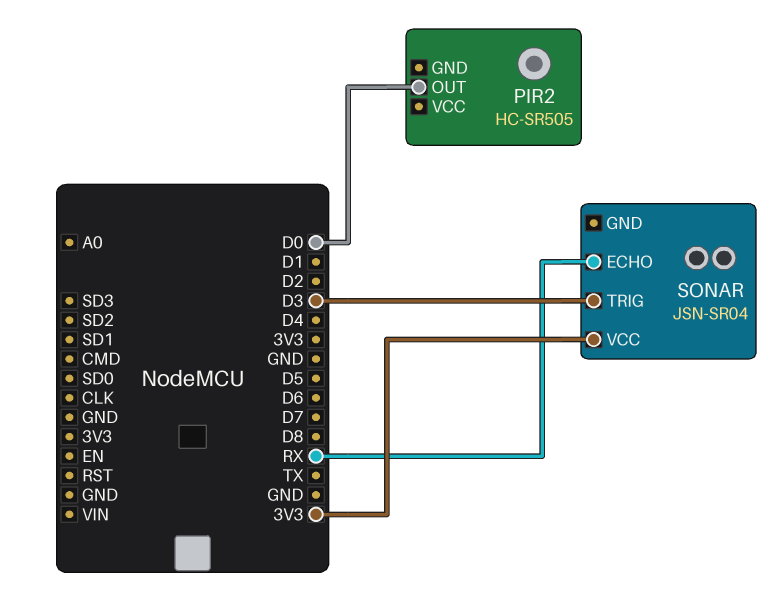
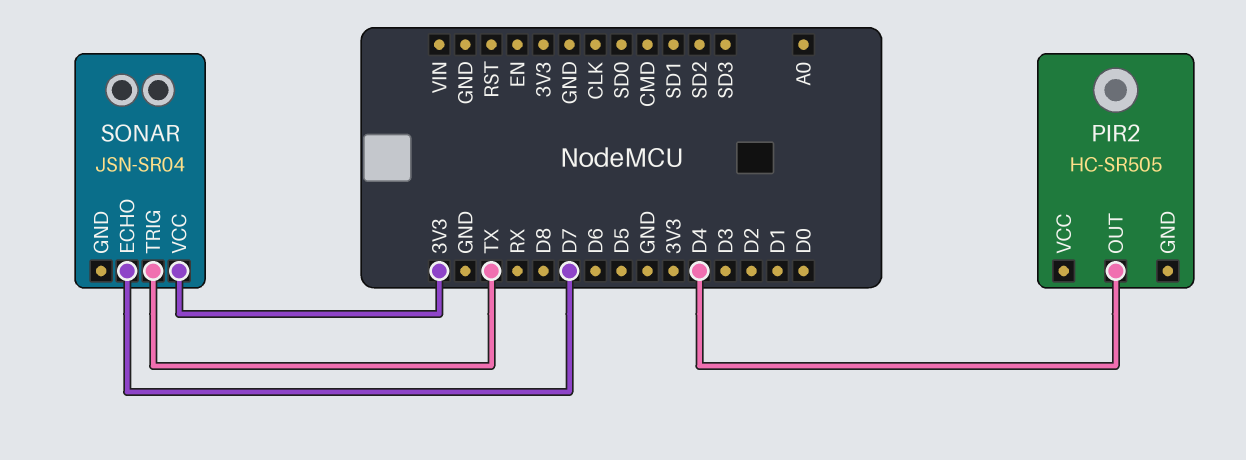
PIR2 pin OUT: D0 -> D4
SONAR pin ECHO: RX -> D7
SONAR pin TRIG: D3 -> TX

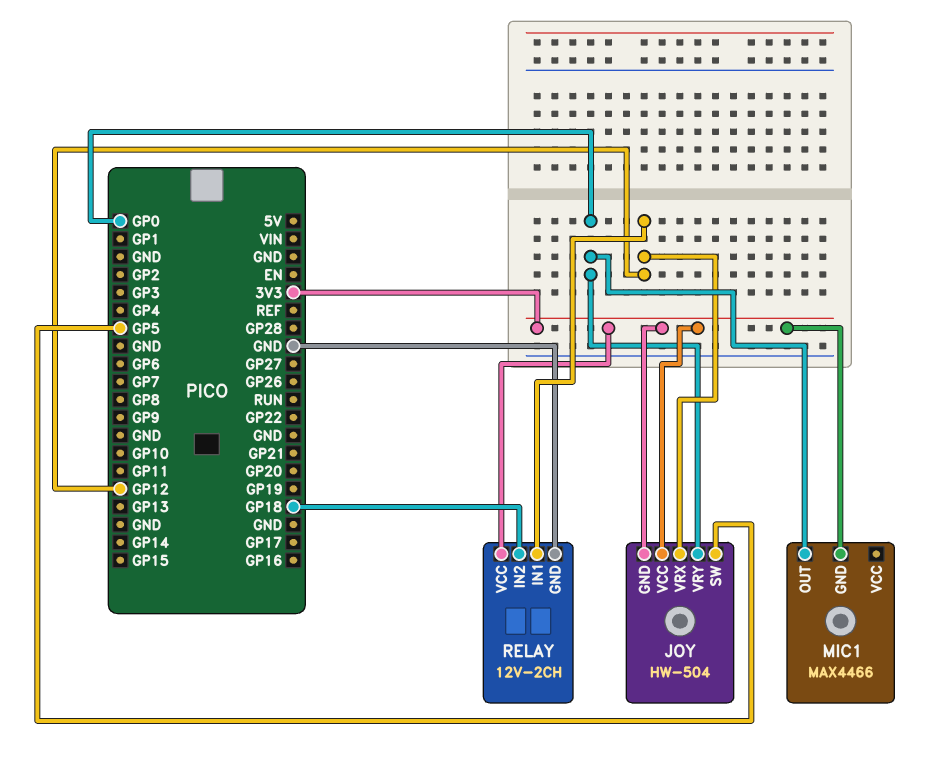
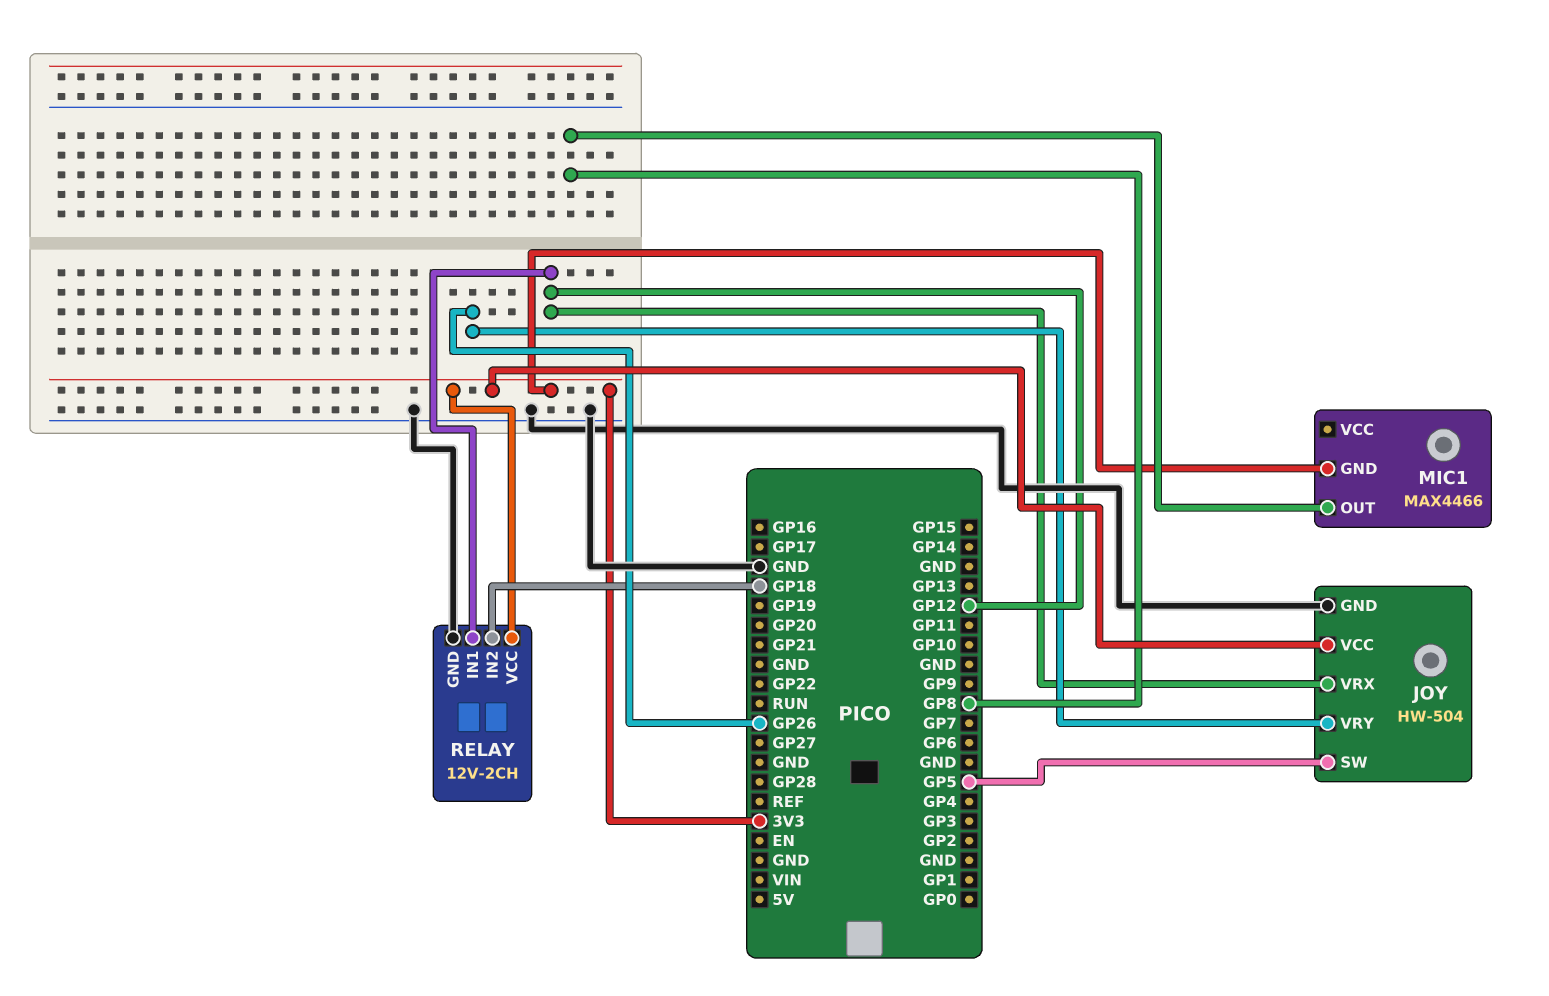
JOY pin GND: 3V3 -> GND
JOY pin VRY: GP0 -> GP26
MIC1 pin OUT: GP0 -> GP8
= = = = = = =
### INSTRUCTIONS FOR THE TASK:
Which of the lines above hold the string "SONAR"? Pick each of them out.

### YOUR SOLUTION:
SONAR pin ECHO: RX -> D7
SONAR pin TRIG: D3 -> TX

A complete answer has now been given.